__Data section__

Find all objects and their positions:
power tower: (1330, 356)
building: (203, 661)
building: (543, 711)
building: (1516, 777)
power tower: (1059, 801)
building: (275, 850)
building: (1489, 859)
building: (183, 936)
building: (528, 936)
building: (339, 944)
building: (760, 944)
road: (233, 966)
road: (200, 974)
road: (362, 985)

__Task to complete__
Write out the complete listing above, exactly as it reads.

__Expected answer__
Find all objects and their positions:
power tower: (1330, 356)
building: (203, 661)
building: (543, 711)
building: (1516, 777)
power tower: (1059, 801)
building: (275, 850)
building: (1489, 859)
building: (183, 936)
building: (528, 936)
building: (339, 944)
building: (760, 944)
road: (233, 966)
road: (200, 974)
road: (362, 985)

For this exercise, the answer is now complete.